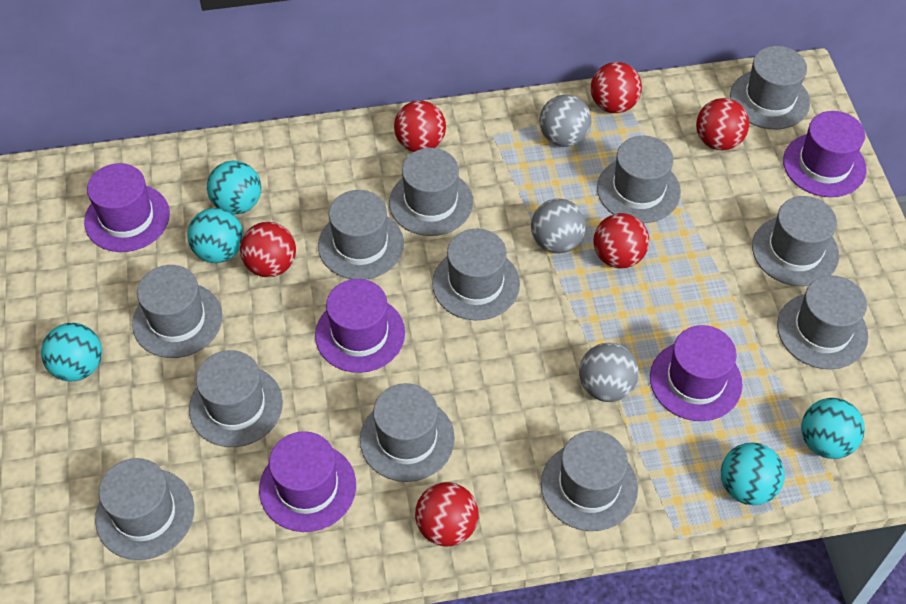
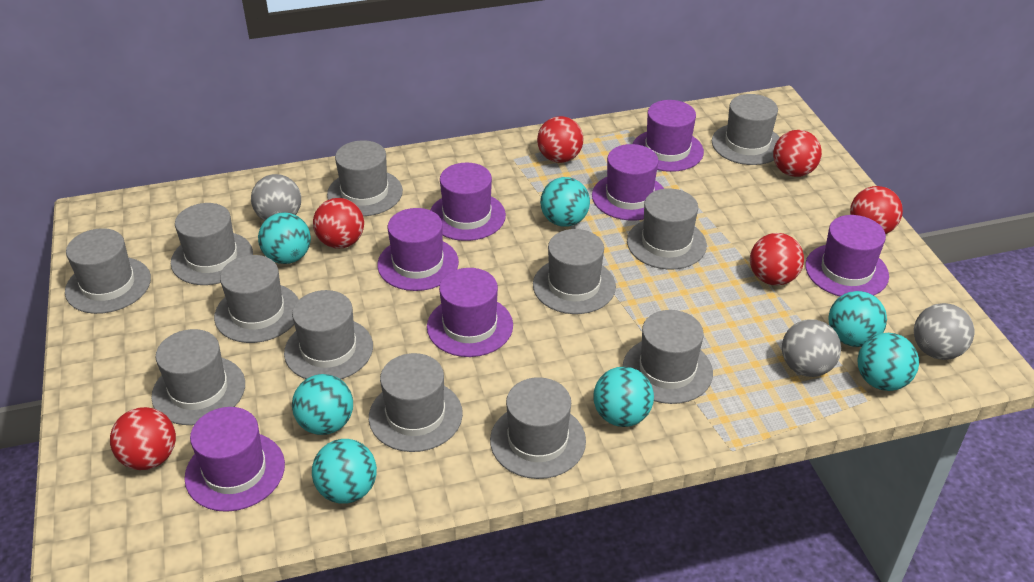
purple hat: 5 -> 7
turquoise ball: 5 -> 7

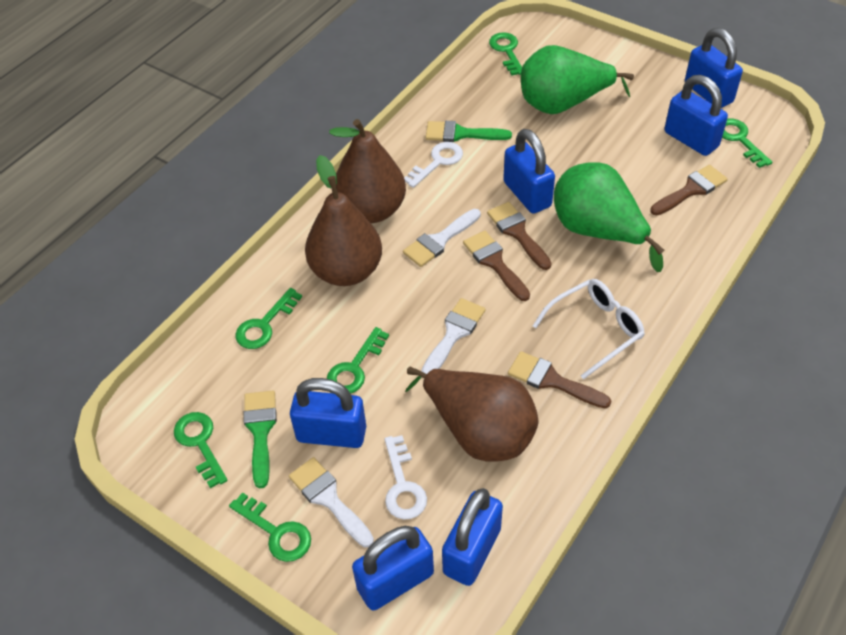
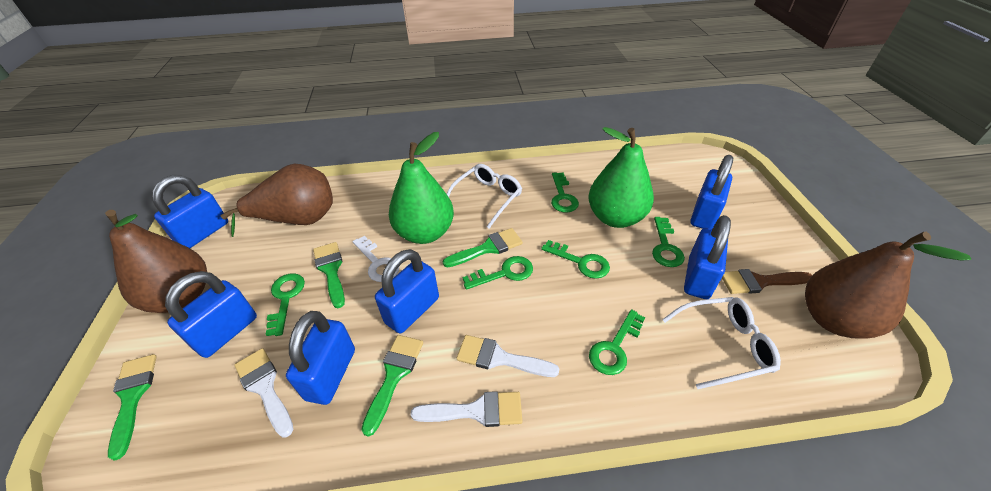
brown brush: 4 -> 1
green brush: 2 -> 4
white glasses: 1 -> 2
white key: 2 -> 1

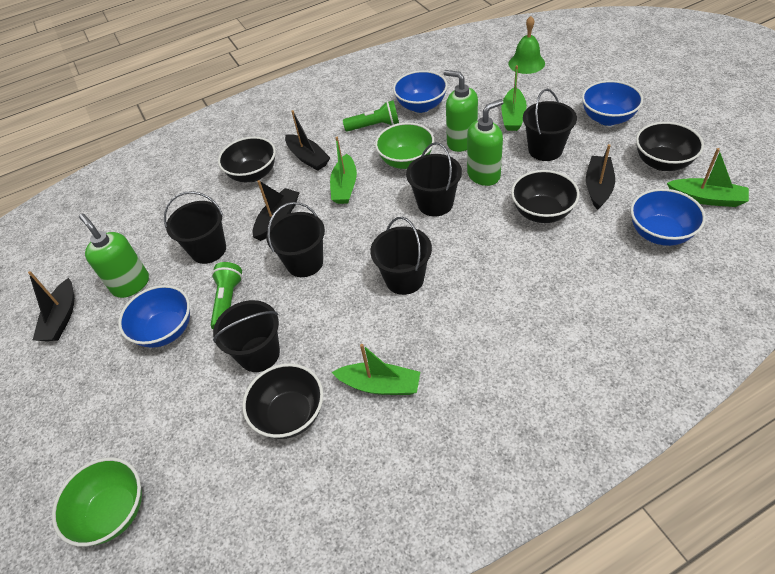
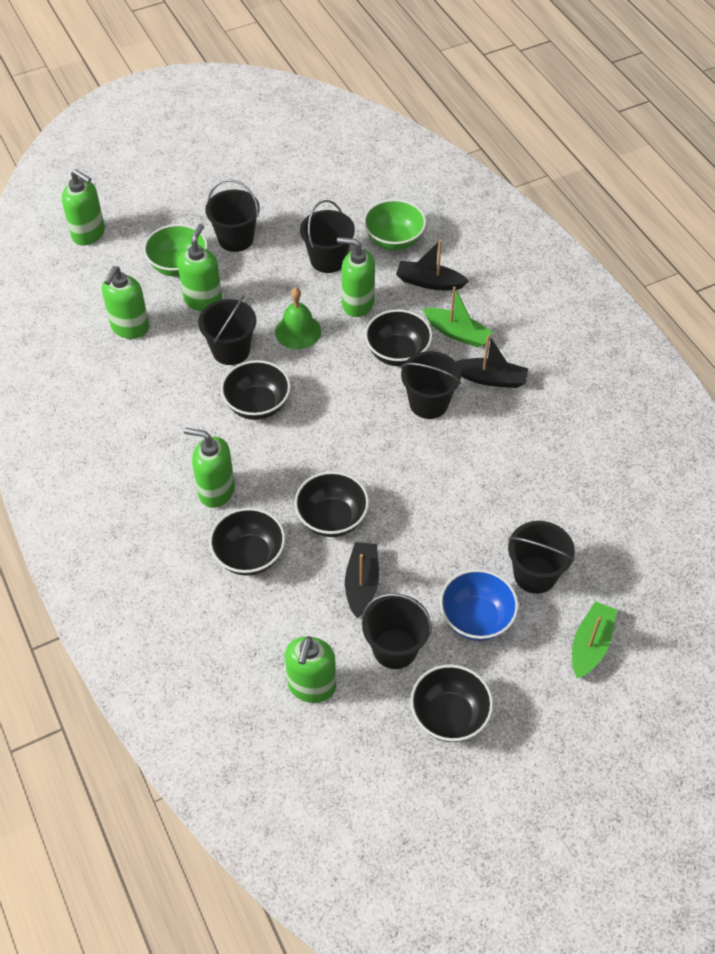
black boat: 4 -> 3
black bowl: 4 -> 5
blue bowl: 4 -> 1
green boat: 4 -> 2
green flashlight: 2 -> 0
green soap dispenser: 3 -> 6

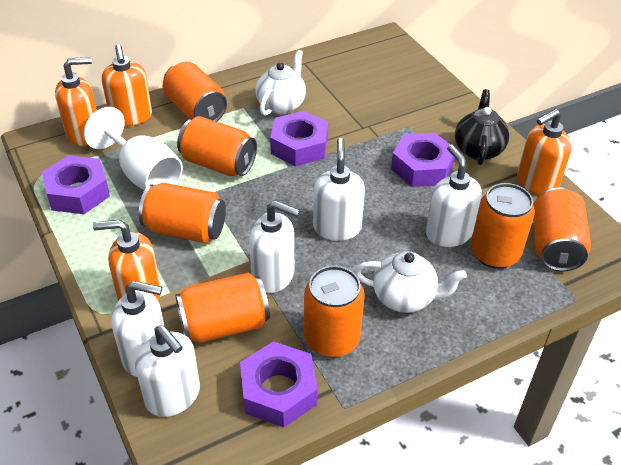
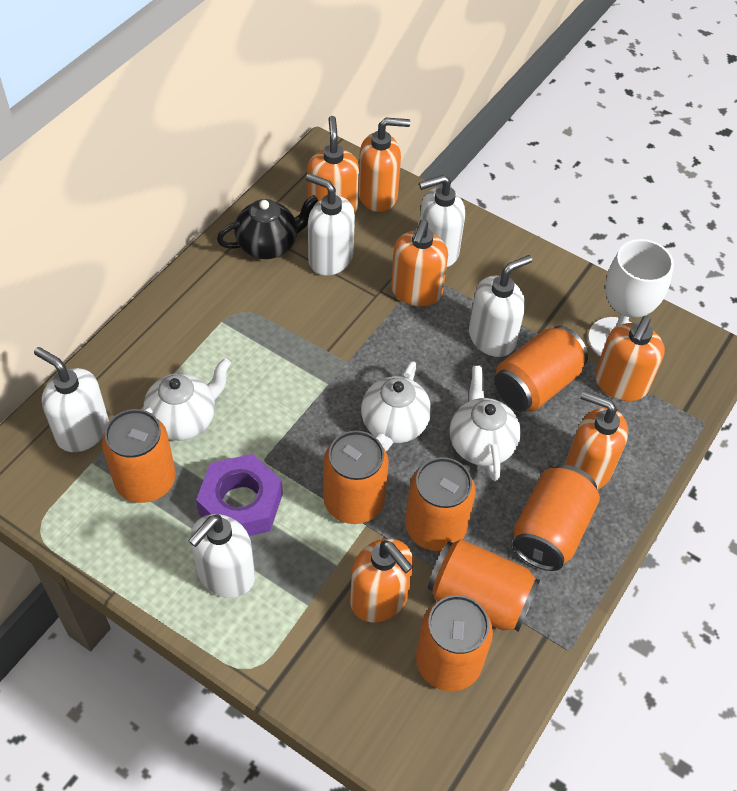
orange soap dispenser: 4 -> 6
purple nut: 4 -> 1
white teapot: 2 -> 3

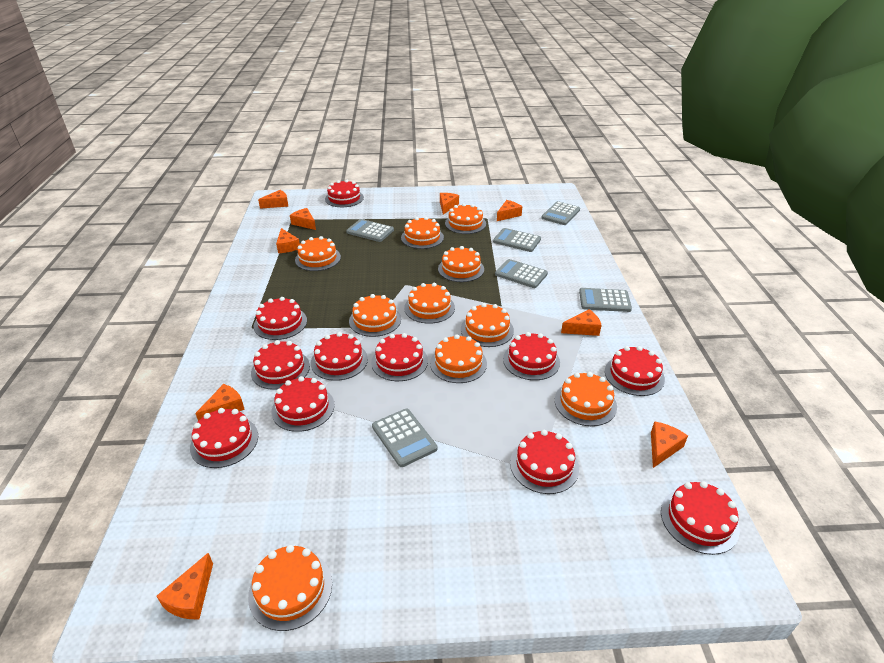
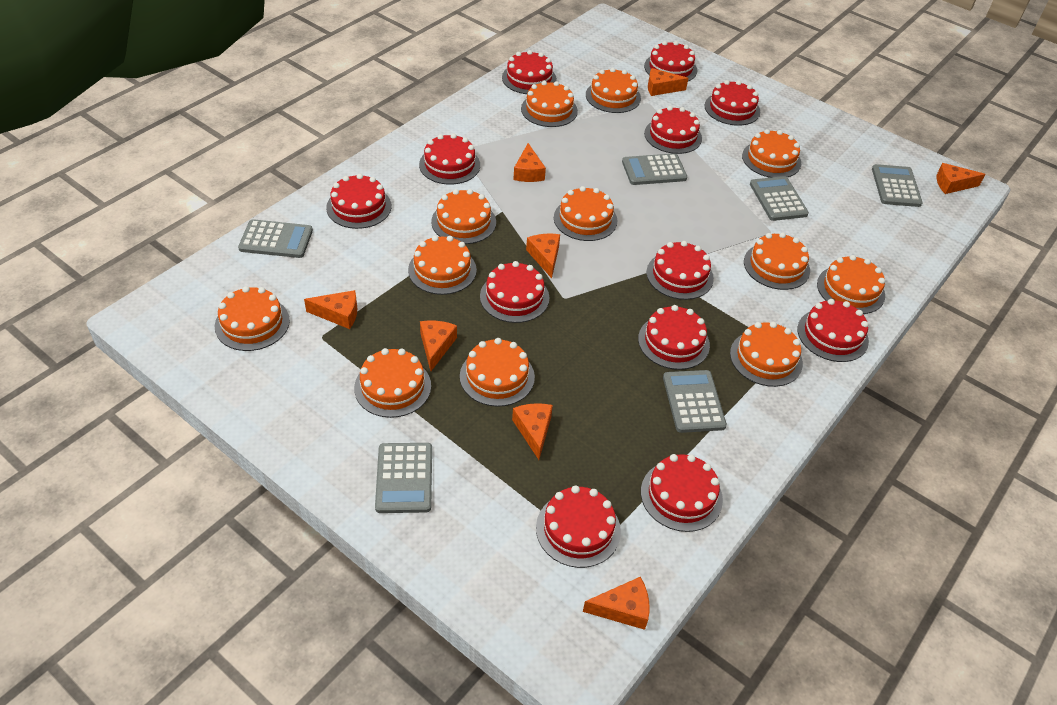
orange cake: 10 -> 12
orange cheese: 9 -> 8
red cake: 11 -> 12

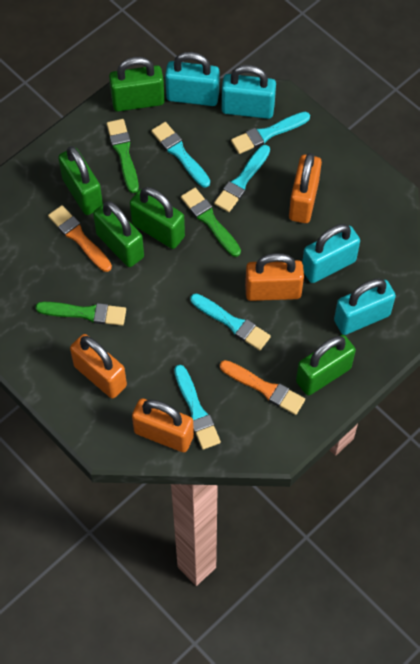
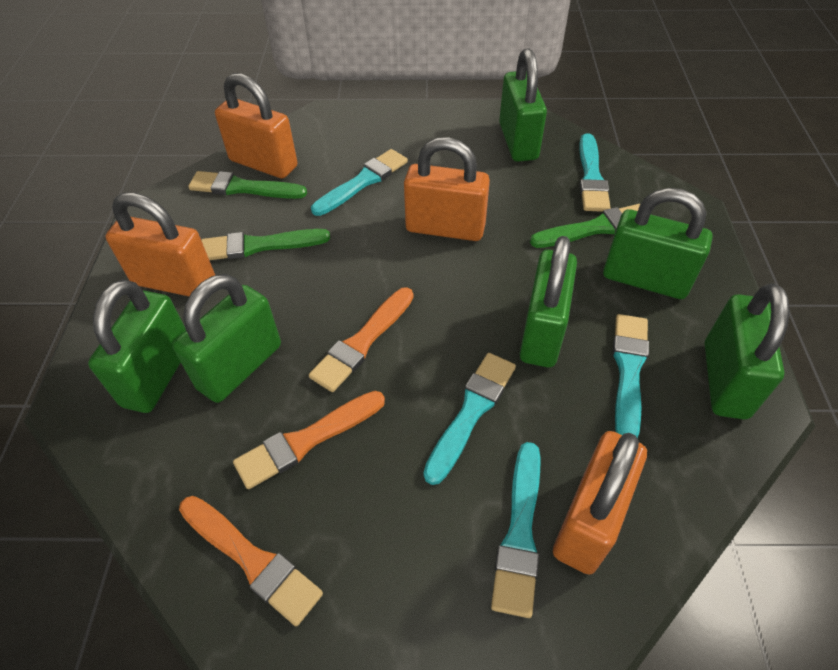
green padlock: 5 -> 6
orange brush: 2 -> 3
turquoise padlock: 4 -> 0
· · · ·
WORK INSTRUCTION » Above are the records; report each line in them that includes the word "padlock".

YOUR RESPONSE »
green padlock: 5 -> 6
turquoise padlock: 4 -> 0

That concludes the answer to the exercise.